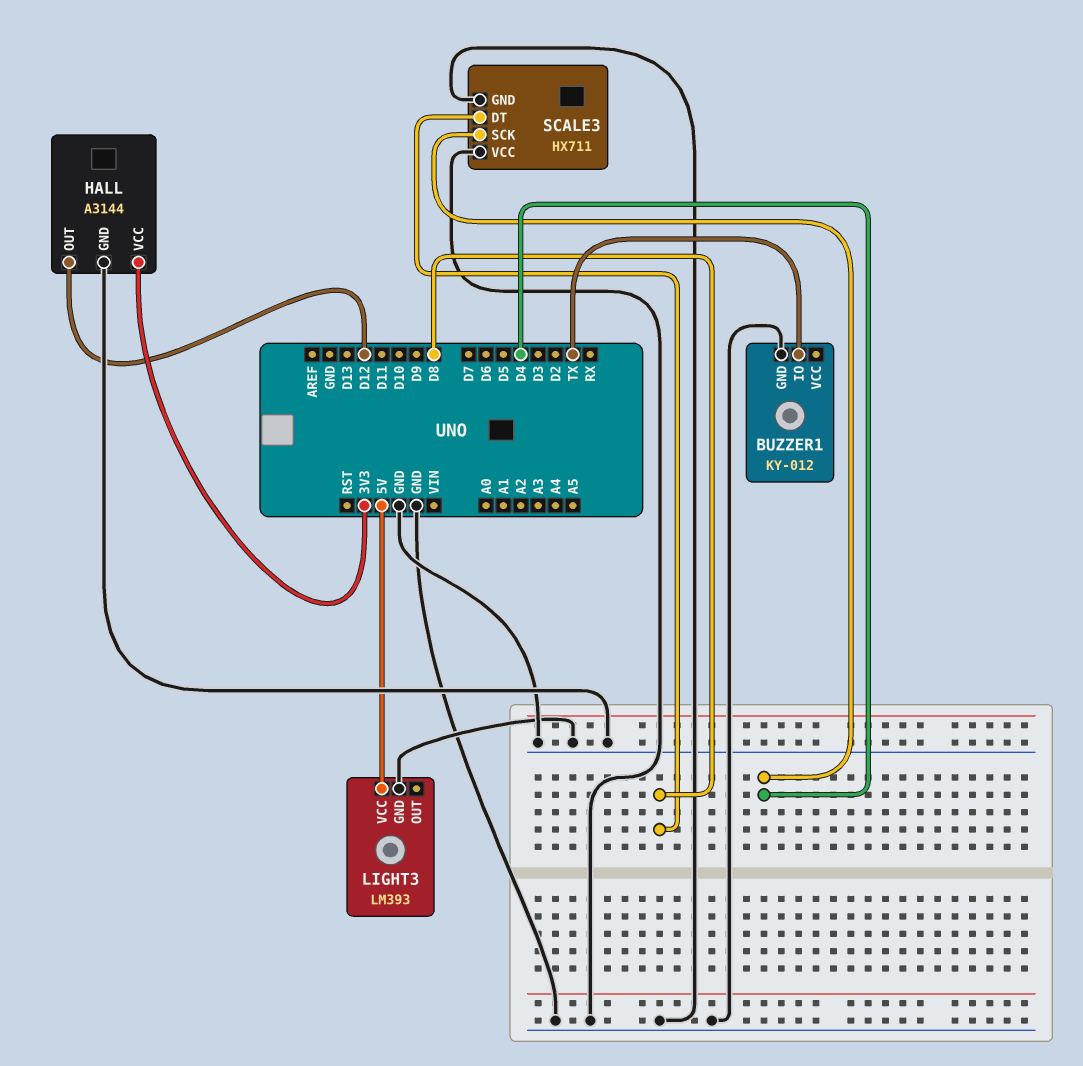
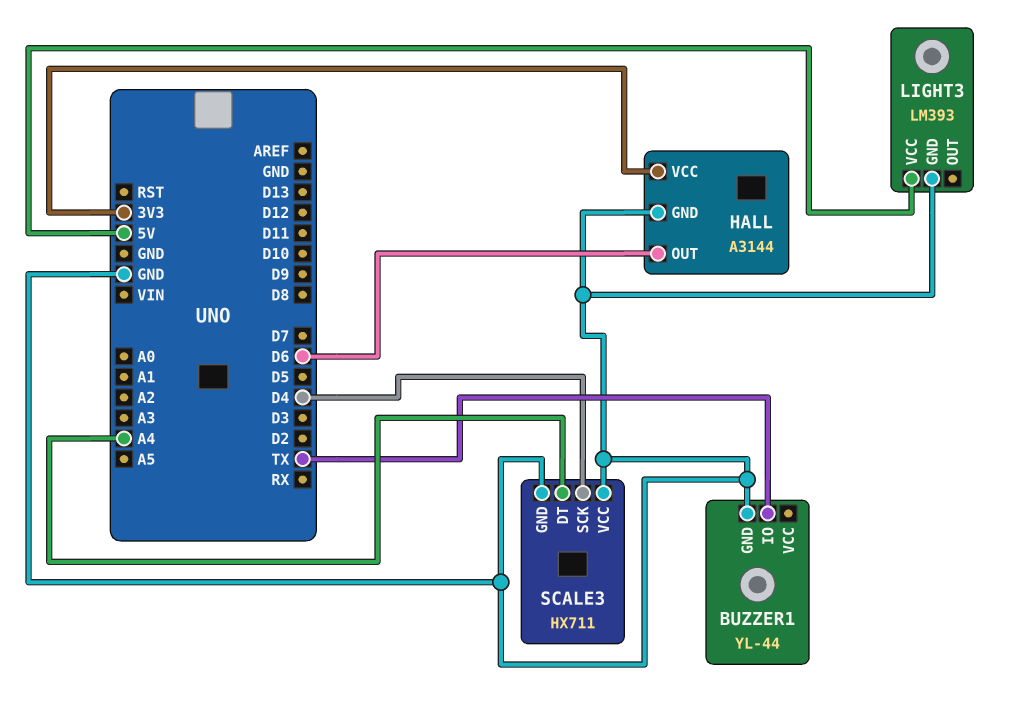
BUZZER1: KY-012 -> YL-44
HALL pin OUT: D12 -> D6
SCALE3 pin DT: D8 -> A4

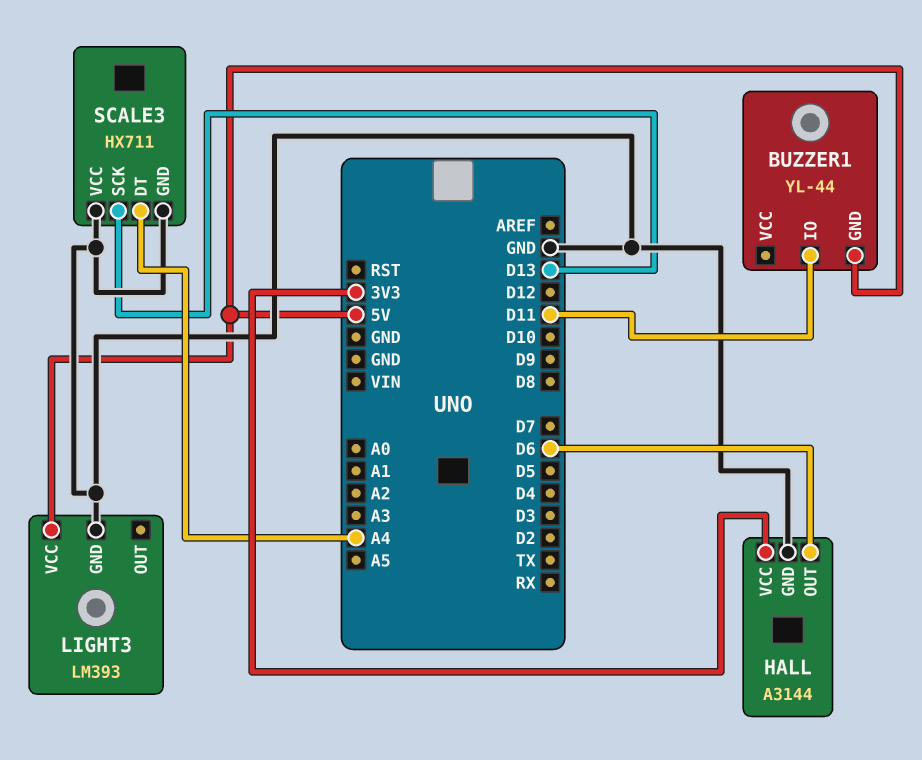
BUZZER1 pin GND: GND -> 5V
BUZZER1 pin IO: TX -> D11
SCALE3 pin SCK: D4 -> D13

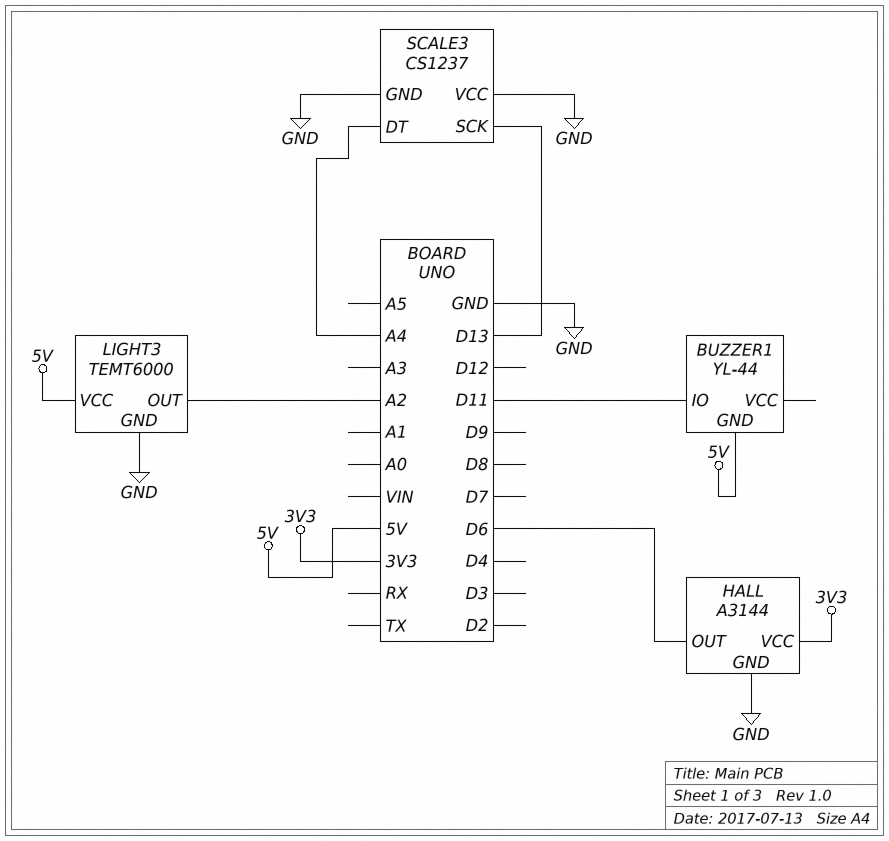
LIGHT3: LM393 -> TEMT6000
LIGHT3 pin OUT: none -> A2
SCALE3: HX711 -> CS1237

########

§ **EXERCISE**: Word for word, please reproduce each entry above and leave out every picture.

§ **RESULT OF THE EXERCISE**:
BUZZER1: KY-012 -> YL-44
HALL pin OUT: D12 -> D6
SCALE3 pin DT: D8 -> A4

BUZZER1 pin GND: GND -> 5V
BUZZER1 pin IO: TX -> D11
SCALE3 pin SCK: D4 -> D13

LIGHT3: LM393 -> TEMT6000
LIGHT3 pin OUT: none -> A2
SCALE3: HX711 -> CS1237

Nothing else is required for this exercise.